[Opening DATA SHOWN section]
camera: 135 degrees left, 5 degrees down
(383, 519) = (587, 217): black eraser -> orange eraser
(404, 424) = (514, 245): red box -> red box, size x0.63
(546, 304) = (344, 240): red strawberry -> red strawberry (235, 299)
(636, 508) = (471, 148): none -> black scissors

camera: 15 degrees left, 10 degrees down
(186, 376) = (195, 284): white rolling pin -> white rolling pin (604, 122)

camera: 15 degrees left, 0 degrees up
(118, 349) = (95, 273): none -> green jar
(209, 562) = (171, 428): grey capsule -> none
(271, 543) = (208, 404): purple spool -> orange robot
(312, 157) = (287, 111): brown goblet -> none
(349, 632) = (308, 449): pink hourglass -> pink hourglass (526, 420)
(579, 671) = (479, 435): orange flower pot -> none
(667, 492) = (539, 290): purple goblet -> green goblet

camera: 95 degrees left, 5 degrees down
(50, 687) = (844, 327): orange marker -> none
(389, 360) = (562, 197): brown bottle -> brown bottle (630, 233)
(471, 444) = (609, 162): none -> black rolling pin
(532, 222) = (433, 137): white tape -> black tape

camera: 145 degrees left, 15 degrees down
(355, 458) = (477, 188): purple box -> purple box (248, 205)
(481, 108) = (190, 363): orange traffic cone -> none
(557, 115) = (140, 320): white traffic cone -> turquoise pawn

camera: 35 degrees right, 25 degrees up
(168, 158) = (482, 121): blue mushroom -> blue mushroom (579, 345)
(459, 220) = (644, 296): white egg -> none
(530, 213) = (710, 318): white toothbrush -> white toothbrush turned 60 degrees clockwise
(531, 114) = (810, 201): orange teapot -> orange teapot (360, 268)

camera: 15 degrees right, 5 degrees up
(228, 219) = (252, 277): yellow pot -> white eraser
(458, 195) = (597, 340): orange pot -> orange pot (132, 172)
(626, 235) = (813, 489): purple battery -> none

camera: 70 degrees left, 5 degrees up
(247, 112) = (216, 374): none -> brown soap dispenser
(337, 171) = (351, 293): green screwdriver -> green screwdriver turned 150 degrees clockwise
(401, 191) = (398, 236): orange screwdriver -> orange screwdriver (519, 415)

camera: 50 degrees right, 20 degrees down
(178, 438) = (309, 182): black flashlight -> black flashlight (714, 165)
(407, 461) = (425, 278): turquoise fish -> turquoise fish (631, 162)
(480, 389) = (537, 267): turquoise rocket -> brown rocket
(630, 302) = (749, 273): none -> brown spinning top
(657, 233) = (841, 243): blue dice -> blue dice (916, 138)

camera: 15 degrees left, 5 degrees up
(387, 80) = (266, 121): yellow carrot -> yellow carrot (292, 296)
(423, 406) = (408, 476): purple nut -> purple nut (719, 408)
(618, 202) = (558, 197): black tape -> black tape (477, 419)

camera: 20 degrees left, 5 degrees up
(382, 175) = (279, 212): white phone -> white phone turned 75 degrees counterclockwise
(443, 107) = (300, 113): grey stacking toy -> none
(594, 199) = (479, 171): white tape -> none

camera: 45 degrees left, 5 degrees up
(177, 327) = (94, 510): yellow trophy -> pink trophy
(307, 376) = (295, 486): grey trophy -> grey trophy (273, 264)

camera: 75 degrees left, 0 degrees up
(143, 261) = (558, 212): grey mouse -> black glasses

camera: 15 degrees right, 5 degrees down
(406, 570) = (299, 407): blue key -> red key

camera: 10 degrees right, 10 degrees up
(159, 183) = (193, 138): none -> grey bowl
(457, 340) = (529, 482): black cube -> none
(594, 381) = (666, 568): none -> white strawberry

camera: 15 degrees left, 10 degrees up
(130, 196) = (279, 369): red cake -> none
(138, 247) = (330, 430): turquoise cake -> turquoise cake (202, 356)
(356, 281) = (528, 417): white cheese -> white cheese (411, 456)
[Closing DATA SHOWN section]
» WORK TASK: Find the word "right" in the data and copy out each line where it turns up.

» ANSWER SPACE:
camera: 35 degrees right, 25 degrees up
camera: 15 degrees right, 5 degrees up
camera: 50 degrees right, 20 degrees down
camera: 15 degrees right, 5 degrees down
camera: 10 degrees right, 10 degrees up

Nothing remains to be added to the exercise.